Repeat each line of the listing exactly as written.

» Task material
____________________
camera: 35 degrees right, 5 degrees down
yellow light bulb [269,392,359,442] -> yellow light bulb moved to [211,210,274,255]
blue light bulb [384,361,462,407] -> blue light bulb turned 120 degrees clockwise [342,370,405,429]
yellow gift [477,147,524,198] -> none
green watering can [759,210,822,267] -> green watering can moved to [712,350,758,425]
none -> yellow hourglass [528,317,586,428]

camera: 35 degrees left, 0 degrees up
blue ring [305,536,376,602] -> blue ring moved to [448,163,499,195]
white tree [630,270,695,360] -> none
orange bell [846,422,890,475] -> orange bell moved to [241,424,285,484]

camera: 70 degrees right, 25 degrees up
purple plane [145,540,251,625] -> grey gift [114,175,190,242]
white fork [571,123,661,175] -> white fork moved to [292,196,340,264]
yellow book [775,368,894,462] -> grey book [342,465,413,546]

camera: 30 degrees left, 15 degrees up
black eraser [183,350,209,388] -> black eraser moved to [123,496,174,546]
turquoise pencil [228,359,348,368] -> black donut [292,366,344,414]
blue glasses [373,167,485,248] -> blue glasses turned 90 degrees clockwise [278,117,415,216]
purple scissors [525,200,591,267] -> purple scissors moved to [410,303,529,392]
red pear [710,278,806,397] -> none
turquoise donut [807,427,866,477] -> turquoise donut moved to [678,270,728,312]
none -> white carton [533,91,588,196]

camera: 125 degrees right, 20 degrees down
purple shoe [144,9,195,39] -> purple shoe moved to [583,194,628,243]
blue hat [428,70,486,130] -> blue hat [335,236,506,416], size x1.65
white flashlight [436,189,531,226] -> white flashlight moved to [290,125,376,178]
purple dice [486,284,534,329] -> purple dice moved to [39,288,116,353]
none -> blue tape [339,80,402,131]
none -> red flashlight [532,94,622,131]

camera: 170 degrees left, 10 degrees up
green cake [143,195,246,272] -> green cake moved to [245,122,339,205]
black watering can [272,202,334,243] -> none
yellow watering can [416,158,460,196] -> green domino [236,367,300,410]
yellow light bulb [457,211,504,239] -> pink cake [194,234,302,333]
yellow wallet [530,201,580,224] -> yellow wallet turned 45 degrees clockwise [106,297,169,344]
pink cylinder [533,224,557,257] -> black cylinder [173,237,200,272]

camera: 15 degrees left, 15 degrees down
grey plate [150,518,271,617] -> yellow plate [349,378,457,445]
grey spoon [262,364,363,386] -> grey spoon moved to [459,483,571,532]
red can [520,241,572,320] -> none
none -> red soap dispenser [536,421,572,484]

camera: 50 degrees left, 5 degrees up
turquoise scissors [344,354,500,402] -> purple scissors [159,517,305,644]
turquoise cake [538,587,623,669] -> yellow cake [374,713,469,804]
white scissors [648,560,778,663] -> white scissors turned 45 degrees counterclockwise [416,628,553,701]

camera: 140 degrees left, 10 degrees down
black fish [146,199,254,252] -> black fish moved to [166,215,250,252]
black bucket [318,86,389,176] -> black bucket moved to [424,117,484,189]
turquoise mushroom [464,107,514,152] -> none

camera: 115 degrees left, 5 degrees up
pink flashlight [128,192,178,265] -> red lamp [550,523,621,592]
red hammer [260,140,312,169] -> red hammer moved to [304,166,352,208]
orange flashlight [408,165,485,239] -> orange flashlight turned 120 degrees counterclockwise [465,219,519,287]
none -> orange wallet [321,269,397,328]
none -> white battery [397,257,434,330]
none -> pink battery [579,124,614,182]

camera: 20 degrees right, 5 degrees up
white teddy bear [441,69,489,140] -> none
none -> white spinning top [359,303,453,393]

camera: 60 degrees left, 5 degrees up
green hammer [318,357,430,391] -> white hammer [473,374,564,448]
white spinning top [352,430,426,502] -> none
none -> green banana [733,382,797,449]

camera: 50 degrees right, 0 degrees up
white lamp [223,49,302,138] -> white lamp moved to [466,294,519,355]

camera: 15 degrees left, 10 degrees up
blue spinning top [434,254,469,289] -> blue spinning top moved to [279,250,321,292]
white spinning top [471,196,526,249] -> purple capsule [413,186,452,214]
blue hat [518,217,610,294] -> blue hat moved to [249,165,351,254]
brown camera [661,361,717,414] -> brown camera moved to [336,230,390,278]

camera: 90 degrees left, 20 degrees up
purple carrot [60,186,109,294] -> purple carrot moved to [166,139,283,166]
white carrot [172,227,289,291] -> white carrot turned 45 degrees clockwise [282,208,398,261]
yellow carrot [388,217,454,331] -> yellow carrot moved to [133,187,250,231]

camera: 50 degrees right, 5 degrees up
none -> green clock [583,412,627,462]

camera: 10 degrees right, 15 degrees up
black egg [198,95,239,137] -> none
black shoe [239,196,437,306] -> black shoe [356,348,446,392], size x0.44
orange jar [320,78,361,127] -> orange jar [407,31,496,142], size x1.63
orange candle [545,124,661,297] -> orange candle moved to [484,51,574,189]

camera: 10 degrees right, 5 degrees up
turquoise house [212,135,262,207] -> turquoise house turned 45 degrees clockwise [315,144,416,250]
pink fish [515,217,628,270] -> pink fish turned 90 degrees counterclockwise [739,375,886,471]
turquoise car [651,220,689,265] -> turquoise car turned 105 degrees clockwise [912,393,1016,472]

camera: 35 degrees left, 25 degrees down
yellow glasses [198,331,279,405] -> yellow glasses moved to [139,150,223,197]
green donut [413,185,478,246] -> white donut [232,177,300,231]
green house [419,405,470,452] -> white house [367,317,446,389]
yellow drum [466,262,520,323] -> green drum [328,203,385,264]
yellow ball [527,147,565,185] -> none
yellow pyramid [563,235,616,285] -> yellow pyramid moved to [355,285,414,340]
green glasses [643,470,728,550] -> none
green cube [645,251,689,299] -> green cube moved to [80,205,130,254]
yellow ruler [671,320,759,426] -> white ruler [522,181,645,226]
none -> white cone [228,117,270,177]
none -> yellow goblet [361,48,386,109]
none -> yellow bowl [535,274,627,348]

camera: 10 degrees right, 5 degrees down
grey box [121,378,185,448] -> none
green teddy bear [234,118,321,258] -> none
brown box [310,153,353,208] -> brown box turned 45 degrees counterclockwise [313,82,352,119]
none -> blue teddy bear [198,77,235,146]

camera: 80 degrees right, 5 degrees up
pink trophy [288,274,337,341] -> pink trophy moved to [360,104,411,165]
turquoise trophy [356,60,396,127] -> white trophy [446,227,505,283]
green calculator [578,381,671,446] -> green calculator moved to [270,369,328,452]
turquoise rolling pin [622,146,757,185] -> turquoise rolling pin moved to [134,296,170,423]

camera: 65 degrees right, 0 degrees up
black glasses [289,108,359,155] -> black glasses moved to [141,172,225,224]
____________________
» Expected output
camera: 35 degrees right, 5 degrees down
yellow light bulb [269,392,359,442] -> yellow light bulb moved to [211,210,274,255]
blue light bulb [384,361,462,407] -> blue light bulb turned 120 degrees clockwise [342,370,405,429]
yellow gift [477,147,524,198] -> none
green watering can [759,210,822,267] -> green watering can moved to [712,350,758,425]
none -> yellow hourglass [528,317,586,428]

camera: 35 degrees left, 0 degrees up
blue ring [305,536,376,602] -> blue ring moved to [448,163,499,195]
white tree [630,270,695,360] -> none
orange bell [846,422,890,475] -> orange bell moved to [241,424,285,484]

camera: 70 degrees right, 25 degrees up
purple plane [145,540,251,625] -> grey gift [114,175,190,242]
white fork [571,123,661,175] -> white fork moved to [292,196,340,264]
yellow book [775,368,894,462] -> grey book [342,465,413,546]

camera: 30 degrees left, 15 degrees up
black eraser [183,350,209,388] -> black eraser moved to [123,496,174,546]
turquoise pencil [228,359,348,368] -> black donut [292,366,344,414]
blue glasses [373,167,485,248] -> blue glasses turned 90 degrees clockwise [278,117,415,216]
purple scissors [525,200,591,267] -> purple scissors moved to [410,303,529,392]
red pear [710,278,806,397] -> none
turquoise donut [807,427,866,477] -> turquoise donut moved to [678,270,728,312]
none -> white carton [533,91,588,196]

camera: 125 degrees right, 20 degrees down
purple shoe [144,9,195,39] -> purple shoe moved to [583,194,628,243]
blue hat [428,70,486,130] -> blue hat [335,236,506,416], size x1.65
white flashlight [436,189,531,226] -> white flashlight moved to [290,125,376,178]
purple dice [486,284,534,329] -> purple dice moved to [39,288,116,353]
none -> blue tape [339,80,402,131]
none -> red flashlight [532,94,622,131]

camera: 170 degrees left, 10 degrees up
green cake [143,195,246,272] -> green cake moved to [245,122,339,205]
black watering can [272,202,334,243] -> none
yellow watering can [416,158,460,196] -> green domino [236,367,300,410]
yellow light bulb [457,211,504,239] -> pink cake [194,234,302,333]
yellow wallet [530,201,580,224] -> yellow wallet turned 45 degrees clockwise [106,297,169,344]
pink cylinder [533,224,557,257] -> black cylinder [173,237,200,272]

camera: 15 degrees left, 15 degrees down
grey plate [150,518,271,617] -> yellow plate [349,378,457,445]
grey spoon [262,364,363,386] -> grey spoon moved to [459,483,571,532]
red can [520,241,572,320] -> none
none -> red soap dispenser [536,421,572,484]

camera: 50 degrees left, 5 degrees up
turquoise scissors [344,354,500,402] -> purple scissors [159,517,305,644]
turquoise cake [538,587,623,669] -> yellow cake [374,713,469,804]
white scissors [648,560,778,663] -> white scissors turned 45 degrees counterclockwise [416,628,553,701]

camera: 140 degrees left, 10 degrees down
black fish [146,199,254,252] -> black fish moved to [166,215,250,252]
black bucket [318,86,389,176] -> black bucket moved to [424,117,484,189]
turquoise mushroom [464,107,514,152] -> none

camera: 115 degrees left, 5 degrees up
pink flashlight [128,192,178,265] -> red lamp [550,523,621,592]
red hammer [260,140,312,169] -> red hammer moved to [304,166,352,208]
orange flashlight [408,165,485,239] -> orange flashlight turned 120 degrees counterclockwise [465,219,519,287]
none -> orange wallet [321,269,397,328]
none -> white battery [397,257,434,330]
none -> pink battery [579,124,614,182]

camera: 20 degrees right, 5 degrees up
white teddy bear [441,69,489,140] -> none
none -> white spinning top [359,303,453,393]

camera: 60 degrees left, 5 degrees up
green hammer [318,357,430,391] -> white hammer [473,374,564,448]
white spinning top [352,430,426,502] -> none
none -> green banana [733,382,797,449]

camera: 50 degrees right, 0 degrees up
white lamp [223,49,302,138] -> white lamp moved to [466,294,519,355]

camera: 15 degrees left, 10 degrees up
blue spinning top [434,254,469,289] -> blue spinning top moved to [279,250,321,292]
white spinning top [471,196,526,249] -> purple capsule [413,186,452,214]
blue hat [518,217,610,294] -> blue hat moved to [249,165,351,254]
brown camera [661,361,717,414] -> brown camera moved to [336,230,390,278]

camera: 90 degrees left, 20 degrees up
purple carrot [60,186,109,294] -> purple carrot moved to [166,139,283,166]
white carrot [172,227,289,291] -> white carrot turned 45 degrees clockwise [282,208,398,261]
yellow carrot [388,217,454,331] -> yellow carrot moved to [133,187,250,231]

camera: 50 degrees right, 5 degrees up
none -> green clock [583,412,627,462]

camera: 10 degrees right, 15 degrees up
black egg [198,95,239,137] -> none
black shoe [239,196,437,306] -> black shoe [356,348,446,392], size x0.44
orange jar [320,78,361,127] -> orange jar [407,31,496,142], size x1.63
orange candle [545,124,661,297] -> orange candle moved to [484,51,574,189]

camera: 10 degrees right, 5 degrees up
turquoise house [212,135,262,207] -> turquoise house turned 45 degrees clockwise [315,144,416,250]
pink fish [515,217,628,270] -> pink fish turned 90 degrees counterclockwise [739,375,886,471]
turquoise car [651,220,689,265] -> turquoise car turned 105 degrees clockwise [912,393,1016,472]

camera: 35 degrees left, 25 degrees down
yellow glasses [198,331,279,405] -> yellow glasses moved to [139,150,223,197]
green donut [413,185,478,246] -> white donut [232,177,300,231]
green house [419,405,470,452] -> white house [367,317,446,389]
yellow drum [466,262,520,323] -> green drum [328,203,385,264]
yellow ball [527,147,565,185] -> none
yellow pyramid [563,235,616,285] -> yellow pyramid moved to [355,285,414,340]
green glasses [643,470,728,550] -> none
green cube [645,251,689,299] -> green cube moved to [80,205,130,254]
yellow ruler [671,320,759,426] -> white ruler [522,181,645,226]
none -> white cone [228,117,270,177]
none -> yellow goblet [361,48,386,109]
none -> yellow bowl [535,274,627,348]

camera: 10 degrees right, 5 degrees down
grey box [121,378,185,448] -> none
green teddy bear [234,118,321,258] -> none
brown box [310,153,353,208] -> brown box turned 45 degrees counterclockwise [313,82,352,119]
none -> blue teddy bear [198,77,235,146]

camera: 80 degrees right, 5 degrees up
pink trophy [288,274,337,341] -> pink trophy moved to [360,104,411,165]
turquoise trophy [356,60,396,127] -> white trophy [446,227,505,283]
green calculator [578,381,671,446] -> green calculator moved to [270,369,328,452]
turquoise rolling pin [622,146,757,185] -> turquoise rolling pin moved to [134,296,170,423]

camera: 65 degrees right, 0 degrees up
black glasses [289,108,359,155] -> black glasses moved to [141,172,225,224]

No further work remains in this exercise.